Data section |
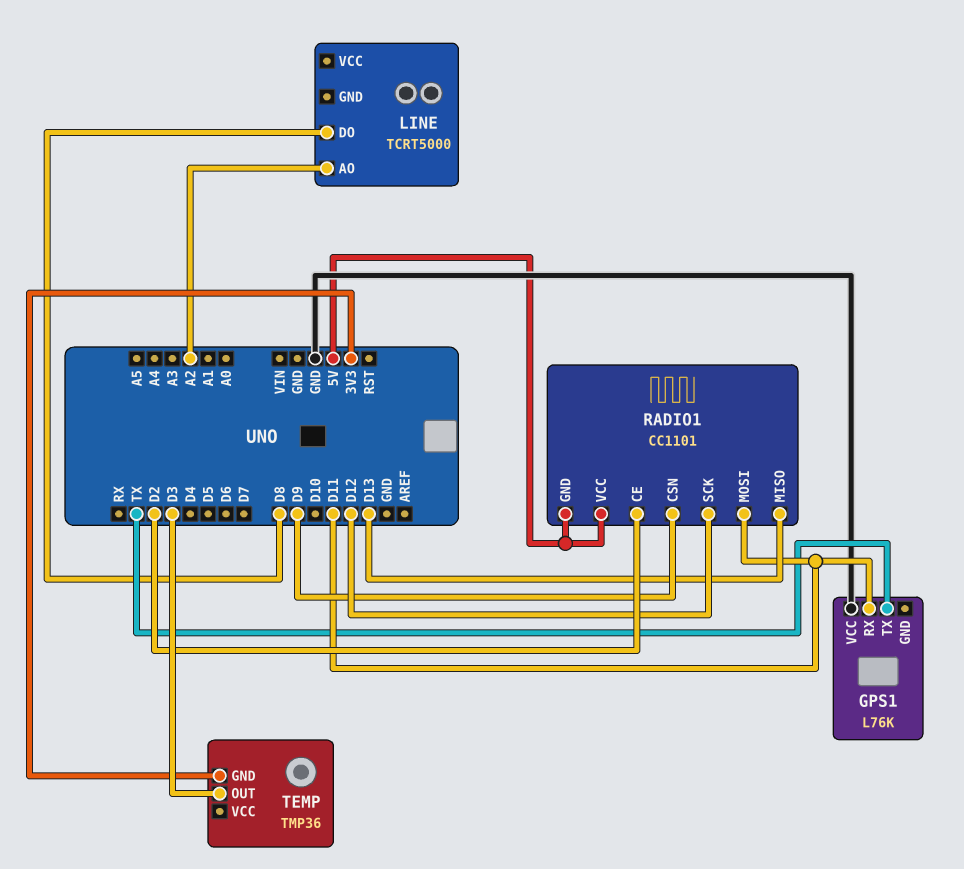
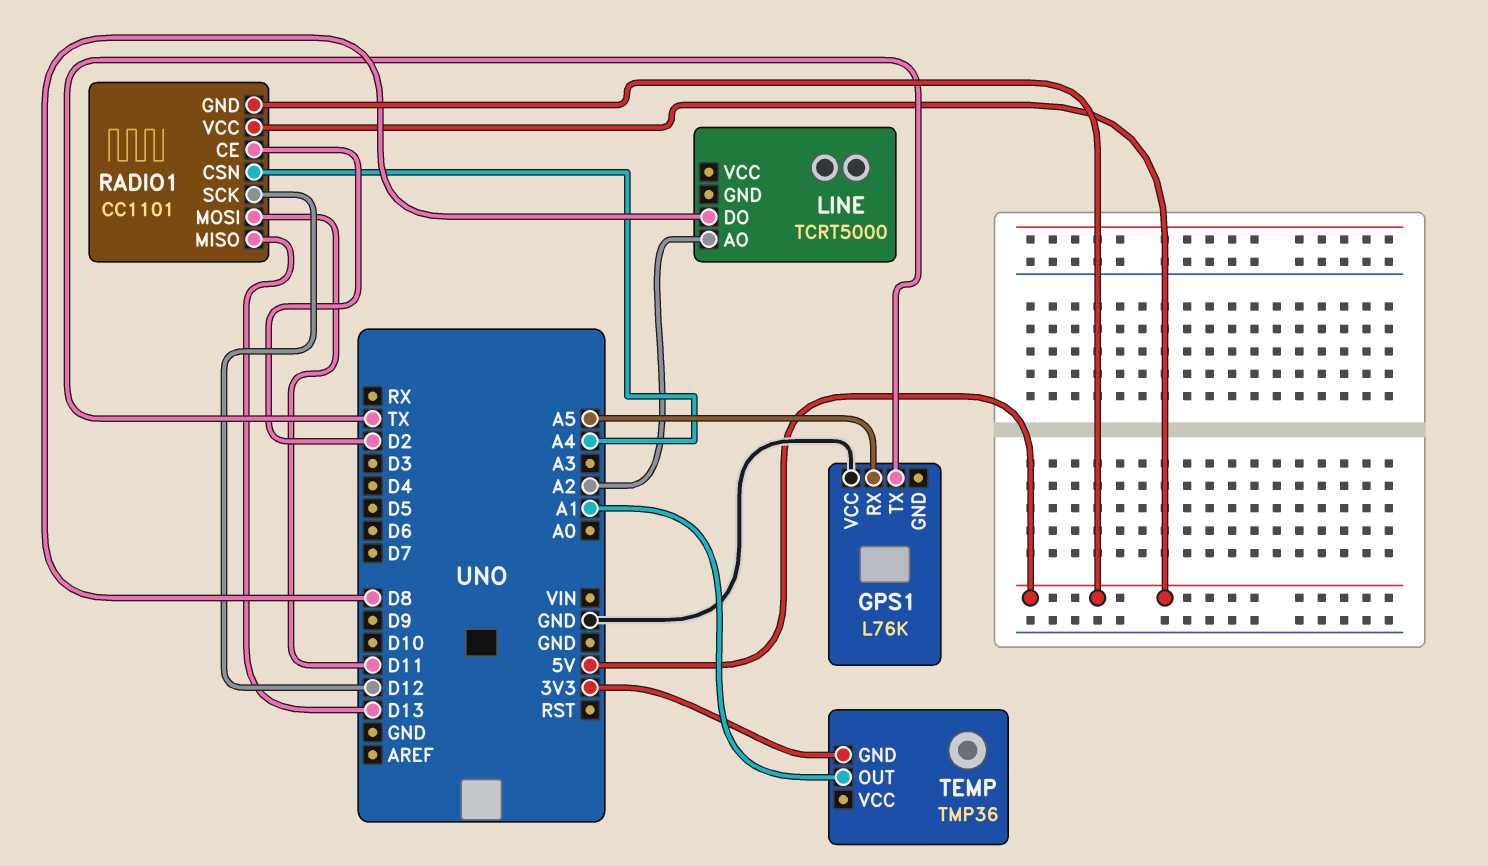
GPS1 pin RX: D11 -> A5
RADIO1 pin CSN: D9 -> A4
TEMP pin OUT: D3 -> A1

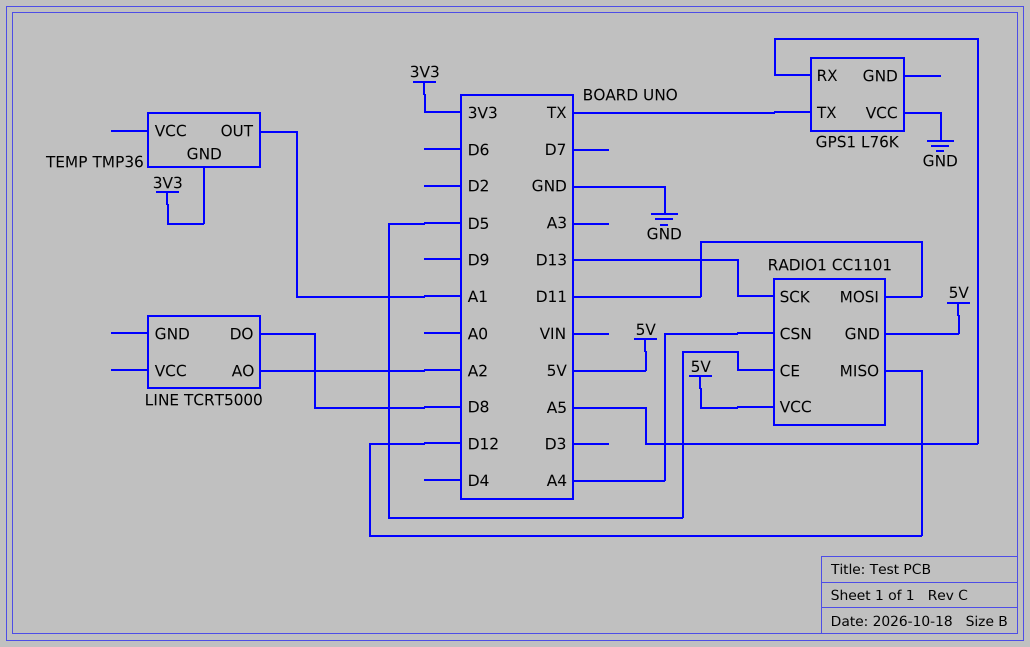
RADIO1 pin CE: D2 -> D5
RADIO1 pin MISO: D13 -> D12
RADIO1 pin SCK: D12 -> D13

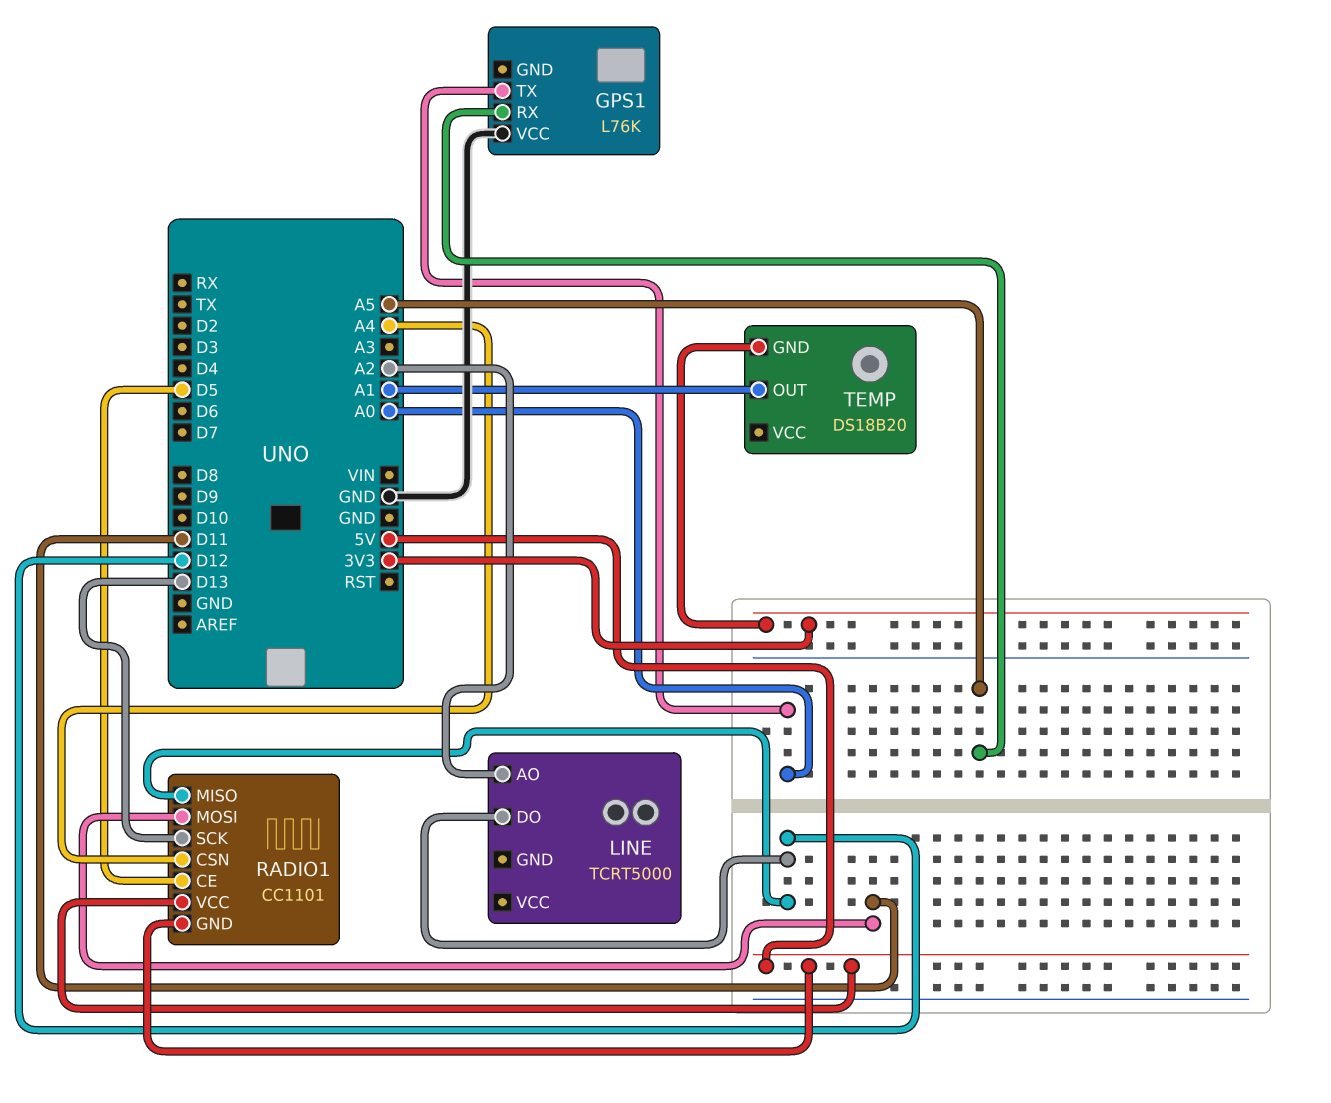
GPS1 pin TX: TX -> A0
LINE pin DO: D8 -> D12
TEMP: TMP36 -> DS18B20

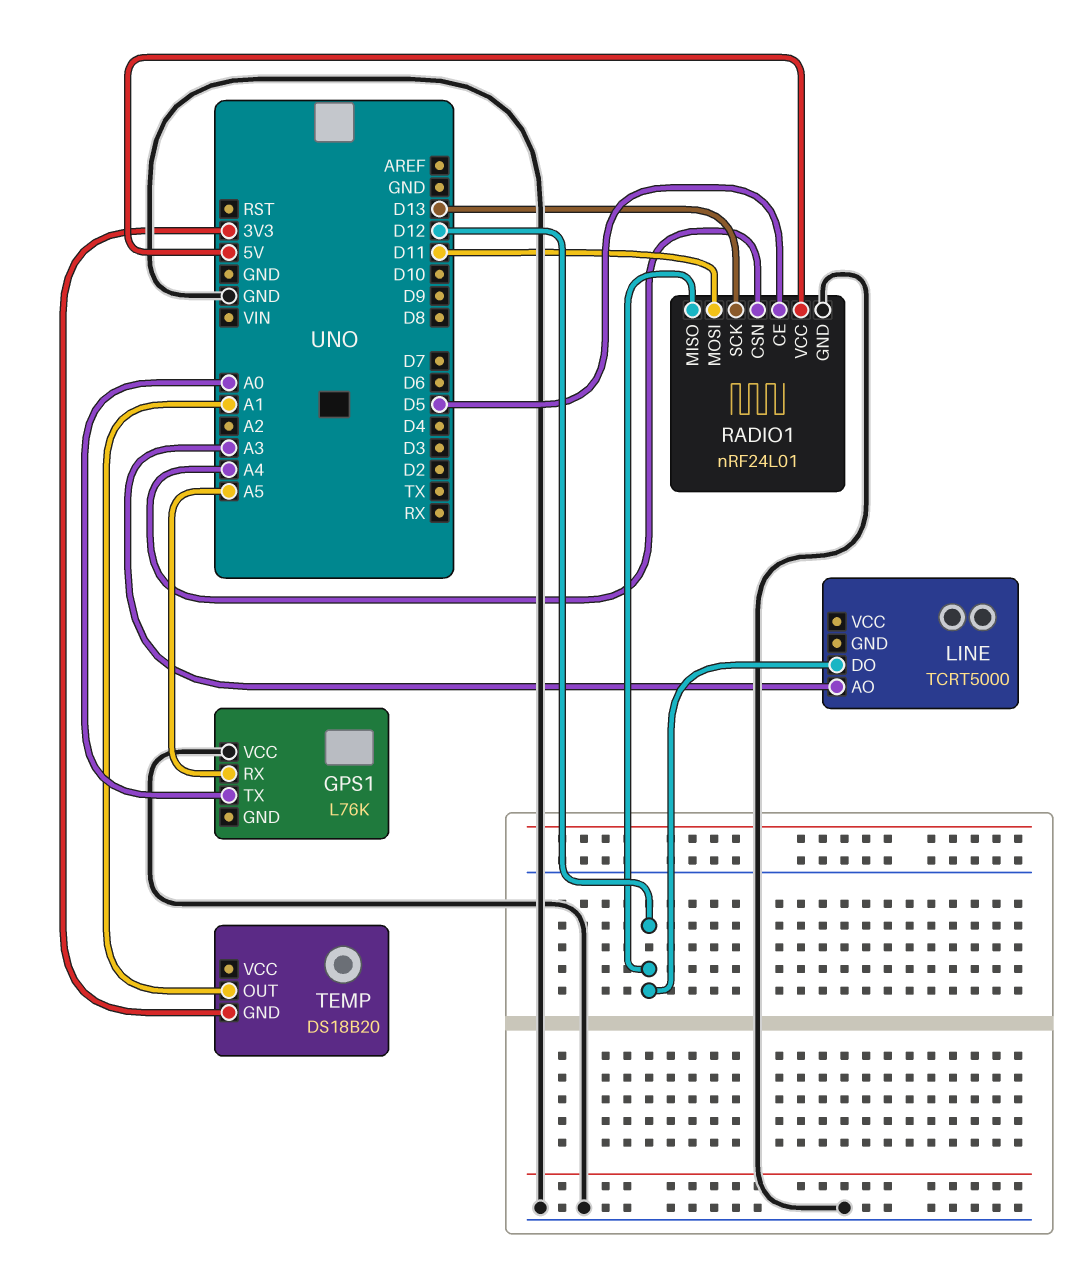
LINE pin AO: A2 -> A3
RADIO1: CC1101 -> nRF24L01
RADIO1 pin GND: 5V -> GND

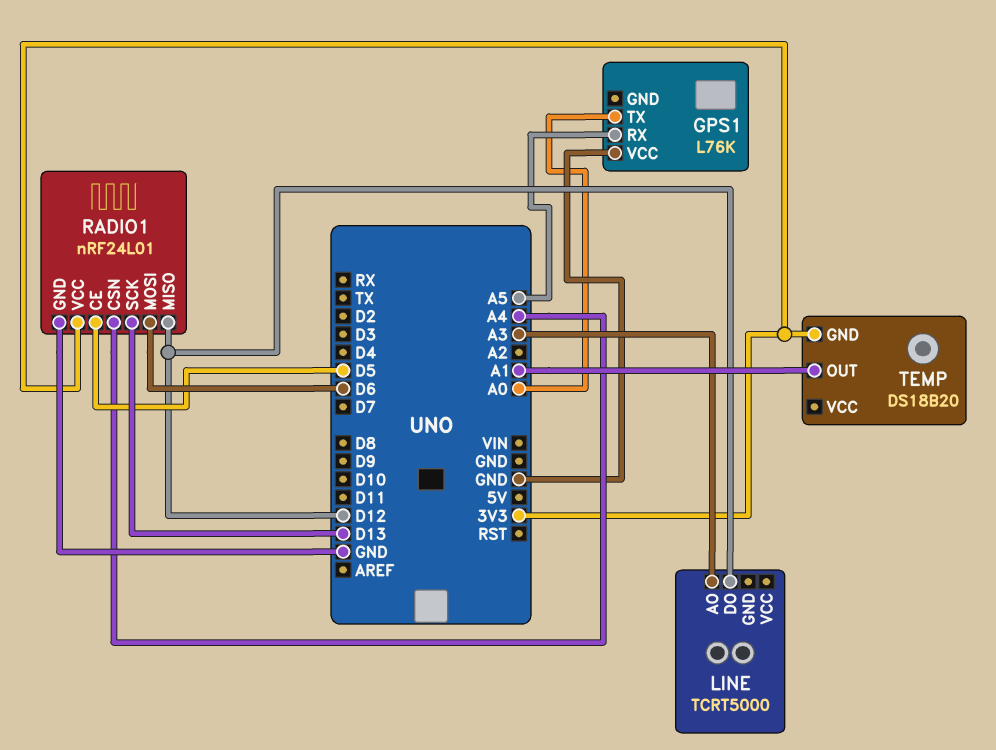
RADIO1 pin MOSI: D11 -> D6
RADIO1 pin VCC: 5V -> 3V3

Task to carry out |
Could you repeat all of the entries exactly, without the pictures?

Solved problem |
GPS1 pin RX: D11 -> A5
RADIO1 pin CSN: D9 -> A4
TEMP pin OUT: D3 -> A1

RADIO1 pin CE: D2 -> D5
RADIO1 pin MISO: D13 -> D12
RADIO1 pin SCK: D12 -> D13

GPS1 pin TX: TX -> A0
LINE pin DO: D8 -> D12
TEMP: TMP36 -> DS18B20

LINE pin AO: A2 -> A3
RADIO1: CC1101 -> nRF24L01
RADIO1 pin GND: 5V -> GND

RADIO1 pin MOSI: D11 -> D6
RADIO1 pin VCC: 5V -> 3V3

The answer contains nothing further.